▸ **YANG DIHARAPKAN**:
Hitung jumlah baris dalam materi di bawah yang memuat kata "override". Tulis angkanya saja.

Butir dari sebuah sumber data
┄┄┄┄┄┄┄┄┄┄┄┄┄┄┄┄┄┄┄┄
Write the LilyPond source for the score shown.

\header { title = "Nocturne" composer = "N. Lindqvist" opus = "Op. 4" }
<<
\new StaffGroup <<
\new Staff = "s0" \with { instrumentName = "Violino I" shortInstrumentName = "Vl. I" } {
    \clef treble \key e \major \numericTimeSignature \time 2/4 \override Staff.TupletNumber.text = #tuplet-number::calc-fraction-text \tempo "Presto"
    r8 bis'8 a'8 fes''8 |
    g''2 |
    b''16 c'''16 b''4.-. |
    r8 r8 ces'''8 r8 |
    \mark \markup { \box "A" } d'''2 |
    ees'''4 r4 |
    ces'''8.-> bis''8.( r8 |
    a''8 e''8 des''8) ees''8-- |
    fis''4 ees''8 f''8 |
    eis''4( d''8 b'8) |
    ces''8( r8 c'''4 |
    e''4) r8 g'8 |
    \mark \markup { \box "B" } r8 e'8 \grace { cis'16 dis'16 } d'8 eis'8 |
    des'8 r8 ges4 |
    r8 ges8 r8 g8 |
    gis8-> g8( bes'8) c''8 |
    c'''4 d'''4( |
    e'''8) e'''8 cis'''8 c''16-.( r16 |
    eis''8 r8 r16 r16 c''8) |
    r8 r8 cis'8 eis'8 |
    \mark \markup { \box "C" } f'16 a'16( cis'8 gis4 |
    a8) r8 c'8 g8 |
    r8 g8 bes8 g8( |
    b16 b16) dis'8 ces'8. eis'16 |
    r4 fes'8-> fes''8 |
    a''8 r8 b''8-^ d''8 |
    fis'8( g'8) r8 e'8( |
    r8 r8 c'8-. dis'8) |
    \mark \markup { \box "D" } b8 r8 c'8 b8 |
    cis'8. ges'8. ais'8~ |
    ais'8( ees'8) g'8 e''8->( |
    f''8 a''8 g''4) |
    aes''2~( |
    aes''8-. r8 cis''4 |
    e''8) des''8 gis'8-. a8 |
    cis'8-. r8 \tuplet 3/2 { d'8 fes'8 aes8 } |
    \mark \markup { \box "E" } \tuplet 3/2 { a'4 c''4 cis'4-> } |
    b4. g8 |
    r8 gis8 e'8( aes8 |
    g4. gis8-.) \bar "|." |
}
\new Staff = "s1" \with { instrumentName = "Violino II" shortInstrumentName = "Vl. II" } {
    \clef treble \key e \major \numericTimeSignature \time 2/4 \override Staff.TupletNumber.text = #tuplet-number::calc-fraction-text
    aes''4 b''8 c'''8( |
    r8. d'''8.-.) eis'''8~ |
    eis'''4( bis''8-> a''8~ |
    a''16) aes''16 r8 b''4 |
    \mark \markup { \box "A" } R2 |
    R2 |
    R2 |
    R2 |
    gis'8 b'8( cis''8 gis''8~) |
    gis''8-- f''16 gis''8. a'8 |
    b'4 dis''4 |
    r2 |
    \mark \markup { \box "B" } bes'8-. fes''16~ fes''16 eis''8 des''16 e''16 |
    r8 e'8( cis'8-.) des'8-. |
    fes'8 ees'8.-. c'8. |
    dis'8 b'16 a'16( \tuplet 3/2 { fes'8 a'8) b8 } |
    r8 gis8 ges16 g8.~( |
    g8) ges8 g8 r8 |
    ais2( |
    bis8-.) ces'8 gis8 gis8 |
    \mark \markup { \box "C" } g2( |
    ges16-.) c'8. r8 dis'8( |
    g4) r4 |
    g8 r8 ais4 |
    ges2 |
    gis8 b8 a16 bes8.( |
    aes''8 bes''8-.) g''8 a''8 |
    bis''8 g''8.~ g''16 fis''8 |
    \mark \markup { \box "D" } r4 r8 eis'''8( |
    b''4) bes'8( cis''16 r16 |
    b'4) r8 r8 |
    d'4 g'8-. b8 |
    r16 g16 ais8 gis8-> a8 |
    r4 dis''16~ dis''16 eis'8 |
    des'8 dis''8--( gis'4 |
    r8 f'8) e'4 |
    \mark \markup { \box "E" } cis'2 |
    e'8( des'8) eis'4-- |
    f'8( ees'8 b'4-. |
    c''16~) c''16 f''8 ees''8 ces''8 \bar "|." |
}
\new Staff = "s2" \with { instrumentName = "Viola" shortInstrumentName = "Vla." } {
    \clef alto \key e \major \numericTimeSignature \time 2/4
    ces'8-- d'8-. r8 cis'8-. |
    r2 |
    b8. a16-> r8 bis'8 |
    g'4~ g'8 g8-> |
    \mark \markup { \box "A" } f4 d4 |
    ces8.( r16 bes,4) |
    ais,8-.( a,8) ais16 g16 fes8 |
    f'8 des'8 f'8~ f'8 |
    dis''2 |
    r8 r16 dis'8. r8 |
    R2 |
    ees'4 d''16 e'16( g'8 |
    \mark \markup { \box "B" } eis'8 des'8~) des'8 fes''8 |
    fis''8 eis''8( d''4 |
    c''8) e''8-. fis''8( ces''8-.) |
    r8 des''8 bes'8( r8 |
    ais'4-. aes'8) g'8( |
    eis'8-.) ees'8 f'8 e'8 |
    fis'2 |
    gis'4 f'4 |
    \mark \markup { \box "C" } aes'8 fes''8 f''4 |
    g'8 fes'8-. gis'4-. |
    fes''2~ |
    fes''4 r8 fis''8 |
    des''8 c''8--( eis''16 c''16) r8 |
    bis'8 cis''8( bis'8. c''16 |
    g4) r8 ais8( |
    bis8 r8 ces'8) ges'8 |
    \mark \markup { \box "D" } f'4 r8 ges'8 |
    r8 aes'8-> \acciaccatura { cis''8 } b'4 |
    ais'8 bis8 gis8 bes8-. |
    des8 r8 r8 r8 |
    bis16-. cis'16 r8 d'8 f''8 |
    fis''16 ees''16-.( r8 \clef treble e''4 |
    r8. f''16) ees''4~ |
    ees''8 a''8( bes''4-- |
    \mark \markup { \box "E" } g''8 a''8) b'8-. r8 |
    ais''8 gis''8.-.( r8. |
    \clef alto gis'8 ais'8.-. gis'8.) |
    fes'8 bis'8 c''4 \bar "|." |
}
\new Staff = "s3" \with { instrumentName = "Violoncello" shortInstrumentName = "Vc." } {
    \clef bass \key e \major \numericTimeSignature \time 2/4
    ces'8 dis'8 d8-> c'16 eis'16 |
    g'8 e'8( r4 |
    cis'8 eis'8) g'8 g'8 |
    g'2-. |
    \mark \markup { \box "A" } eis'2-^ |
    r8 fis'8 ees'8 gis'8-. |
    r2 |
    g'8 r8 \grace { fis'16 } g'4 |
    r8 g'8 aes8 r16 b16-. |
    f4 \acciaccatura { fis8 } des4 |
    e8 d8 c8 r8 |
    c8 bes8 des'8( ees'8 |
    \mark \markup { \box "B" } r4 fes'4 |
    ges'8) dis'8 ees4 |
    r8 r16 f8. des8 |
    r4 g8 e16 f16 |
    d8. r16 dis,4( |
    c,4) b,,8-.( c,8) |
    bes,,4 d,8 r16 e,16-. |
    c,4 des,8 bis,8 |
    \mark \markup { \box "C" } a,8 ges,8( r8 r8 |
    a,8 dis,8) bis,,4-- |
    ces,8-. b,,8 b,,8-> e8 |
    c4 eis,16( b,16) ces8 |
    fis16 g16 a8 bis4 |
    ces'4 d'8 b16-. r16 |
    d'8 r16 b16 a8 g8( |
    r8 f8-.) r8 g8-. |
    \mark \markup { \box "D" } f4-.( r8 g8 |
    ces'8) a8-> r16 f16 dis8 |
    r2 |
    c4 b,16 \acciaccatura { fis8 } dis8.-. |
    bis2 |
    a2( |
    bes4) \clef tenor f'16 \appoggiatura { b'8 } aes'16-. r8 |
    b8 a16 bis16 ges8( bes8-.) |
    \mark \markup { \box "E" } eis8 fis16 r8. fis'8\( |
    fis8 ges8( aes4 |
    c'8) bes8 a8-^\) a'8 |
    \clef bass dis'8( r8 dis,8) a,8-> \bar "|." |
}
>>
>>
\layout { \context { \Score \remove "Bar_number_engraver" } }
┄┄┄┄┄┄┄┄┄┄┄┄┄┄┄┄┄┄┄┄
▸ **JAWABAN BERIKUT**:
2